# Work order
Below is a listing from which only part is wanted; return exactly the lines from the one with "blue flashlight: 1 -> 3" up to and including the one with "yellow calculator: 7 -> 5".

# Working data
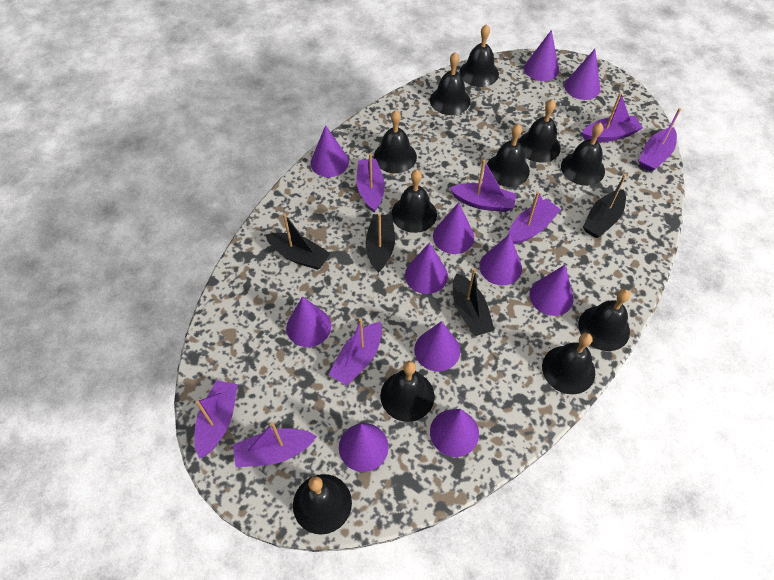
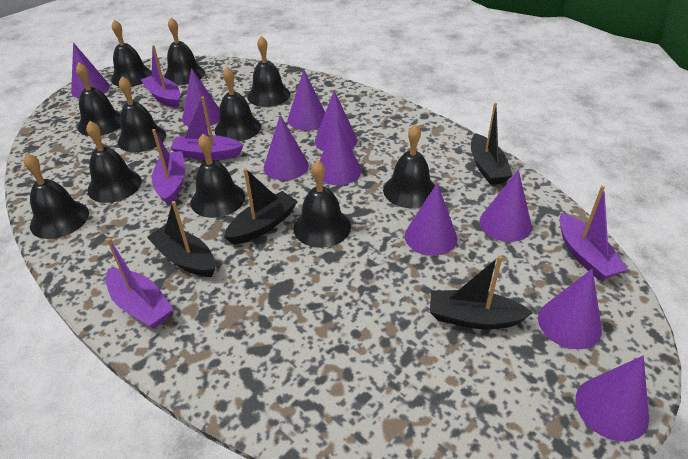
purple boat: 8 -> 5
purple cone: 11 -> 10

* * *

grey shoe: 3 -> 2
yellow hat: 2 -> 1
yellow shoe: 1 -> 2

==

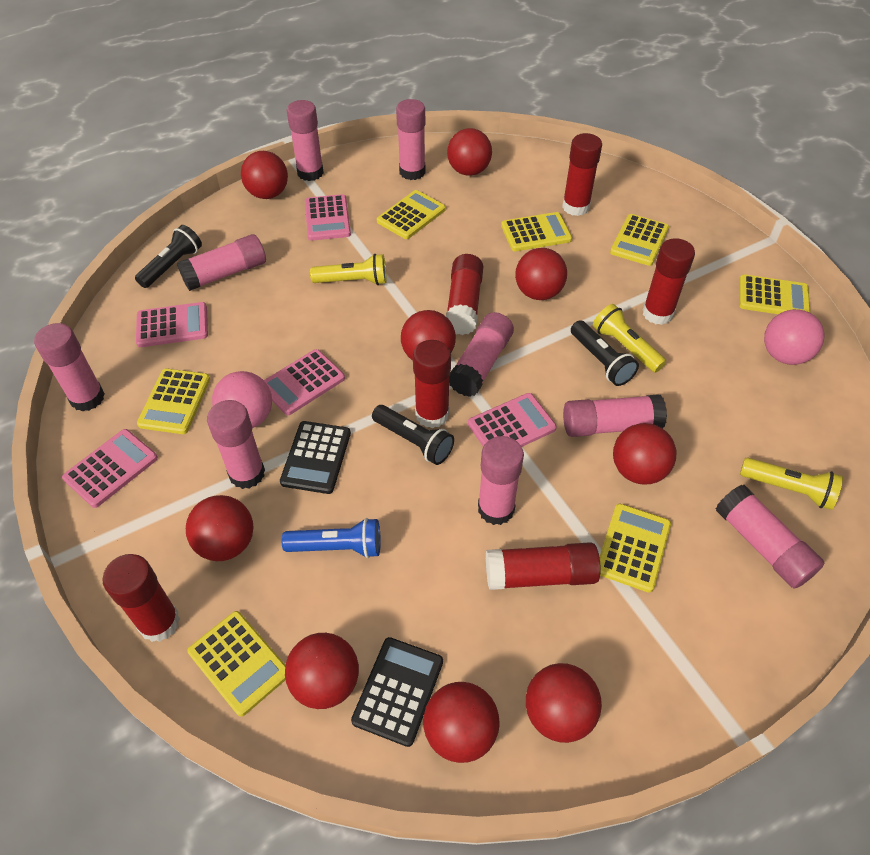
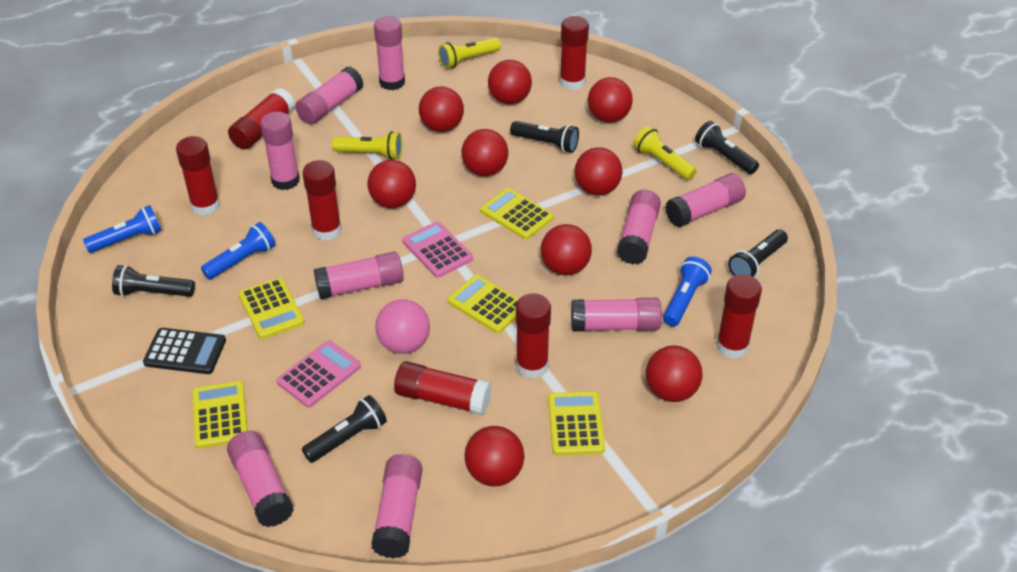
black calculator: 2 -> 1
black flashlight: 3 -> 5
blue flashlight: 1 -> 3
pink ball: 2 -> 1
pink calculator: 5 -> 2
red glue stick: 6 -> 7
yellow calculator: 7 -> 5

# Answer
blue flashlight: 1 -> 3
pink ball: 2 -> 1
pink calculator: 5 -> 2
red glue stick: 6 -> 7
yellow calculator: 7 -> 5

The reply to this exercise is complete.